> _Task item_: Print, exactly as they appear in the listing below, the lines from the line with "camera: 90 degrees right, 5 degrees up" to the line with "(627, 217) = (615, 623): black", with both end lines kept.

> _Data for this exercise_:
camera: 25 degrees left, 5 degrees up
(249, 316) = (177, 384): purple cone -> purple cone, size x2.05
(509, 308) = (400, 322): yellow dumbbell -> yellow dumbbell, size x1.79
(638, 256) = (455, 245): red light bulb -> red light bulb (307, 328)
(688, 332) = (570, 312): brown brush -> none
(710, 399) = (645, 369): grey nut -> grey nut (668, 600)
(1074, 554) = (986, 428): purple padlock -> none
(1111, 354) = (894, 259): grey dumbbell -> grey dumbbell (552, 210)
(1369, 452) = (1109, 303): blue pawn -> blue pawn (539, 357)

---

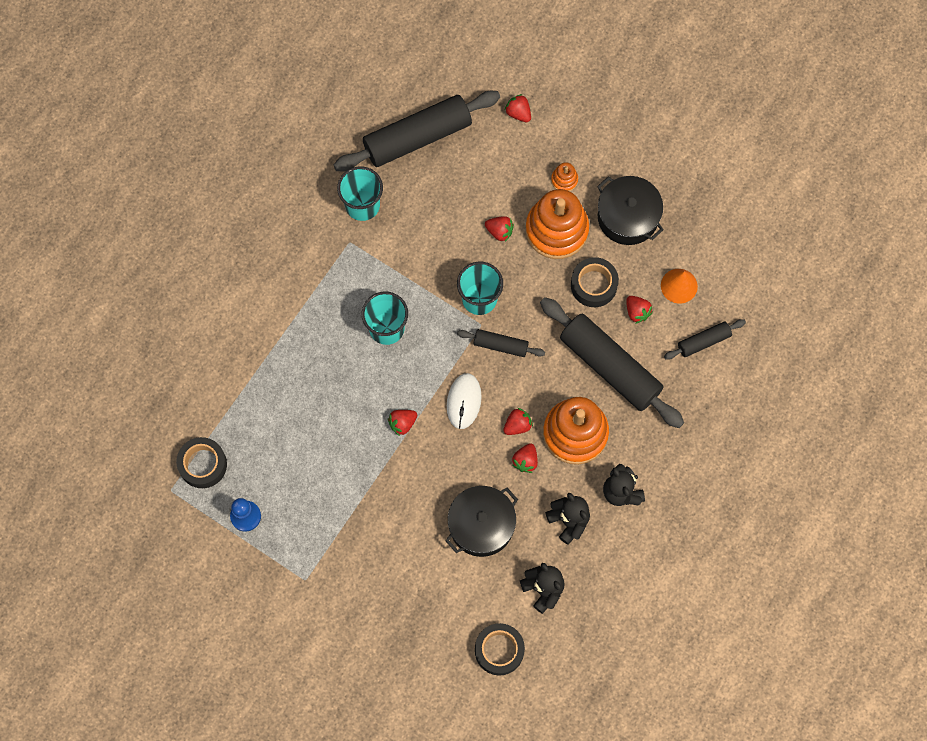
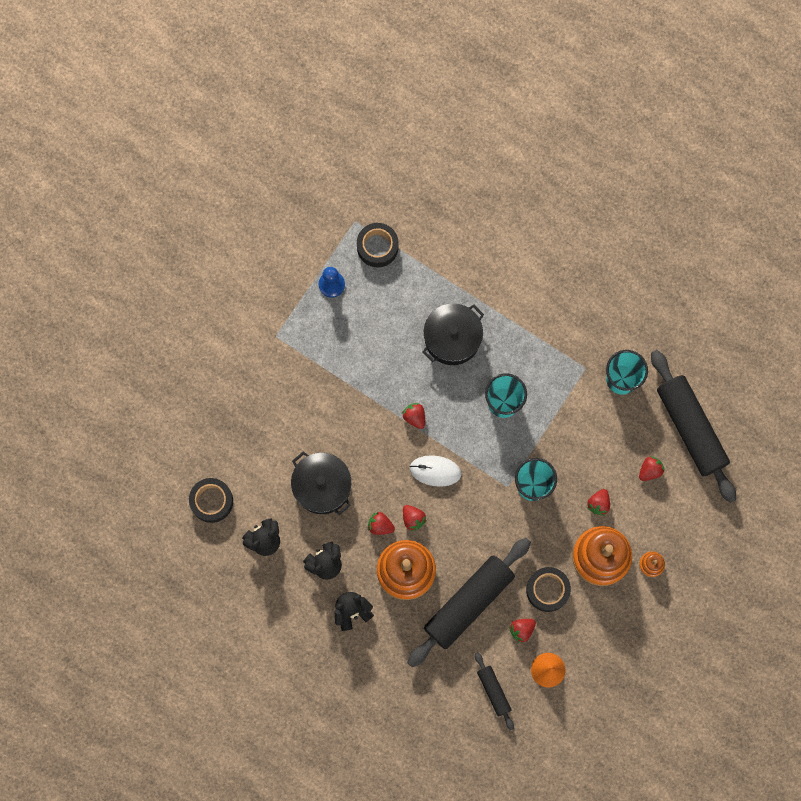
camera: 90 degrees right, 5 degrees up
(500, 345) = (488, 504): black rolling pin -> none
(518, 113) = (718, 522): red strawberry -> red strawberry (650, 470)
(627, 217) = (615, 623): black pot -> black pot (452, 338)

> _Answer to this problem_:
camera: 90 degrees right, 5 degrees up
(500, 345) = (488, 504): black rolling pin -> none
(518, 113) = (718, 522): red strawberry -> red strawberry (650, 470)
(627, 217) = (615, 623): black pot -> black pot (452, 338)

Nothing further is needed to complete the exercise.